**WORK REQUEST**
Find every line below where the string "cone" shows up, and copy those lines.

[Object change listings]

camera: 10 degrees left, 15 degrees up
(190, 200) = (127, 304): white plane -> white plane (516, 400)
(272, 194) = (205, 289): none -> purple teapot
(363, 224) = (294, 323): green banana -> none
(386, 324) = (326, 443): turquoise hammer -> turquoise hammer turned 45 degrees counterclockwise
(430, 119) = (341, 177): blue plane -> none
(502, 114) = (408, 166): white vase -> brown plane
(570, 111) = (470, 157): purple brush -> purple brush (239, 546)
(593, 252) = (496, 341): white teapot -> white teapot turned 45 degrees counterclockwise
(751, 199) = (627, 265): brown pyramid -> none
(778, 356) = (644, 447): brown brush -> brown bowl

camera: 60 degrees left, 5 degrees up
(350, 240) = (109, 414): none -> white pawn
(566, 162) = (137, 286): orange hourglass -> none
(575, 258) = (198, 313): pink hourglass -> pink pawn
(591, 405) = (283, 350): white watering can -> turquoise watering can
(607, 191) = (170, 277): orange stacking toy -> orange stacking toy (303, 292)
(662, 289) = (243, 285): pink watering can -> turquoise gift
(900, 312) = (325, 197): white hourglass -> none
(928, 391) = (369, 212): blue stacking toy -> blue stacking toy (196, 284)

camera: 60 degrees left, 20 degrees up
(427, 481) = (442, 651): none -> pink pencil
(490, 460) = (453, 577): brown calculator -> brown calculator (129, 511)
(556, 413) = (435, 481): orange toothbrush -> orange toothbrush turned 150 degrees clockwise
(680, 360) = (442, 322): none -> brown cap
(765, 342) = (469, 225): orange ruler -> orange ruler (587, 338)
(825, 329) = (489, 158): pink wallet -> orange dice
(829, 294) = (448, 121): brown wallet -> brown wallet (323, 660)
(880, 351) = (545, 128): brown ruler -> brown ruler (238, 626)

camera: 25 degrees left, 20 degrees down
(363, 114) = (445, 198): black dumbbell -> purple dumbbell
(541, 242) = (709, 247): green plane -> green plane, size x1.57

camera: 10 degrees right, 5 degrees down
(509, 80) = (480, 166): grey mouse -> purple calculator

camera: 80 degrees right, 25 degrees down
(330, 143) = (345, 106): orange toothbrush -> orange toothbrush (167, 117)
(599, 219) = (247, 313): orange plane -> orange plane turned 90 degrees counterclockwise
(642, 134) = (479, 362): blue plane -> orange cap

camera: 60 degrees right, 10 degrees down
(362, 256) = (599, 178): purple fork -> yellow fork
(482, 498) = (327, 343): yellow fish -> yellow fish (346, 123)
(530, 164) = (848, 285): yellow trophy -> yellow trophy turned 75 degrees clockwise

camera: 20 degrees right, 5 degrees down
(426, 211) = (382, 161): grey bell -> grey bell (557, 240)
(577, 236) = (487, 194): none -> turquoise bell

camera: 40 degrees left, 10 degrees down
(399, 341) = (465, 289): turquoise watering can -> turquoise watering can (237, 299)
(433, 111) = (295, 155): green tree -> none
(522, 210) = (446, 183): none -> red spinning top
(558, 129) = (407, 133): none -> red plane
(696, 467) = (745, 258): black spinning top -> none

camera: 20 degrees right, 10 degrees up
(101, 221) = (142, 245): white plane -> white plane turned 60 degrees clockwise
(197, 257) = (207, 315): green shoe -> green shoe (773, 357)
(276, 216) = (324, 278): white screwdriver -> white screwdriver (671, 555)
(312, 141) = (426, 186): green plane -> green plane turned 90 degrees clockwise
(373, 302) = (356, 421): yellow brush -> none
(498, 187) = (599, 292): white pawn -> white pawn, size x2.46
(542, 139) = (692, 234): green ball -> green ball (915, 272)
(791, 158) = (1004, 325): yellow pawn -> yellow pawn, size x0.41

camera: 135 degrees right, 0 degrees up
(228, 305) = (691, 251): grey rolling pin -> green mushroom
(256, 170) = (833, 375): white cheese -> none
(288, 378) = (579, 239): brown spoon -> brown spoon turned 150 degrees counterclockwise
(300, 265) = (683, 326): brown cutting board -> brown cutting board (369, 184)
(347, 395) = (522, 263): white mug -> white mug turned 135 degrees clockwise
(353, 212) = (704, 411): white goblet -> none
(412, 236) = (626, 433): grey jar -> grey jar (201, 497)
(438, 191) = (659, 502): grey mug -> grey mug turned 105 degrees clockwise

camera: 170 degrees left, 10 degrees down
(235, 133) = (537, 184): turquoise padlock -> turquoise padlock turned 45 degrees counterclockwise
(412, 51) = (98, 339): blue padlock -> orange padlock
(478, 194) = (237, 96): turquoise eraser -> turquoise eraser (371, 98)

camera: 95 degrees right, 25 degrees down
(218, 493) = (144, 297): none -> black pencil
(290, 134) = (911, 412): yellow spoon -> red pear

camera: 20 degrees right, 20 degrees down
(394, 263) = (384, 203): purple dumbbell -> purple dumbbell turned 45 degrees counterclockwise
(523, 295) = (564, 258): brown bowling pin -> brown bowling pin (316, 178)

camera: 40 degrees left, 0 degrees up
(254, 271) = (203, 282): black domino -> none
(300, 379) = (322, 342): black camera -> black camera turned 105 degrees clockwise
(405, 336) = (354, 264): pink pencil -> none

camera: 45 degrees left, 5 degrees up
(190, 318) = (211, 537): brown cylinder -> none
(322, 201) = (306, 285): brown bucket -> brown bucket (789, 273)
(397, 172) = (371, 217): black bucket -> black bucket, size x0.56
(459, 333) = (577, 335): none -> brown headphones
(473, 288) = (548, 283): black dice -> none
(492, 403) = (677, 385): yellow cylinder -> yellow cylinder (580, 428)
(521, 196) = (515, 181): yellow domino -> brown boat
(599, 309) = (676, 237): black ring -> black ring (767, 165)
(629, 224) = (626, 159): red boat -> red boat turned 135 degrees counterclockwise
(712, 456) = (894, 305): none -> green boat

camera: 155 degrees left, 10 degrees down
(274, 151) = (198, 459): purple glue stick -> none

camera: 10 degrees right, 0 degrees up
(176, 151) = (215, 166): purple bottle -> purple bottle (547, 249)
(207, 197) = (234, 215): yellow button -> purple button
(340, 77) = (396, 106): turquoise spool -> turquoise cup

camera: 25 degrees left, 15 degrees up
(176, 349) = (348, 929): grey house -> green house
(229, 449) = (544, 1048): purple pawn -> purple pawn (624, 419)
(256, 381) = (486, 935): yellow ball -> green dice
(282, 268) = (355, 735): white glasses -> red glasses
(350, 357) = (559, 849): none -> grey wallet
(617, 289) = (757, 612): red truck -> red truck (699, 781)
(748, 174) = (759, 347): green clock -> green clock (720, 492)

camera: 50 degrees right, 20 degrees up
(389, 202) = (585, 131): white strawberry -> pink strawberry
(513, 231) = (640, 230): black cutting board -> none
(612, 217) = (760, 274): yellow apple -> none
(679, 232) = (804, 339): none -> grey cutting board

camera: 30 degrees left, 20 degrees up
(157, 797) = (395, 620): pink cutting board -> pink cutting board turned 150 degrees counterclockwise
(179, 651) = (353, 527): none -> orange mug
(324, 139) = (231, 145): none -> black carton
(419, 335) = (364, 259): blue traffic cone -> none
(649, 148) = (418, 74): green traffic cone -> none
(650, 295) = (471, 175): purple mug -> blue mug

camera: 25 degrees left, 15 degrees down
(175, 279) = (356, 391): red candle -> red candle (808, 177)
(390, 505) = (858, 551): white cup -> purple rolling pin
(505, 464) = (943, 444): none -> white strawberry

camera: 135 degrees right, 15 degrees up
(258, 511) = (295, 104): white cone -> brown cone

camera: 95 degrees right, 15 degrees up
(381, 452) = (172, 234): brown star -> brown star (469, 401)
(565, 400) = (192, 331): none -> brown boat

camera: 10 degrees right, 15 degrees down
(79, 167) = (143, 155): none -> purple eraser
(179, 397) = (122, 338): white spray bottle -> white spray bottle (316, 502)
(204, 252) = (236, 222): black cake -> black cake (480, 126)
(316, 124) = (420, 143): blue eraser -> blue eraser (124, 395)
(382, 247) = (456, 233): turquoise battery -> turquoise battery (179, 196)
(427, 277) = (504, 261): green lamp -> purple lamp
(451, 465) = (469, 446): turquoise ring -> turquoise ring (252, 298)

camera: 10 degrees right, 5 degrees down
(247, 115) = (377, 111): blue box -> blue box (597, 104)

**ANSWER BELOW**
(419, 335) = (364, 259): blue traffic cone -> none
(649, 148) = (418, 74): green traffic cone -> none
(258, 511) = (295, 104): white cone -> brown cone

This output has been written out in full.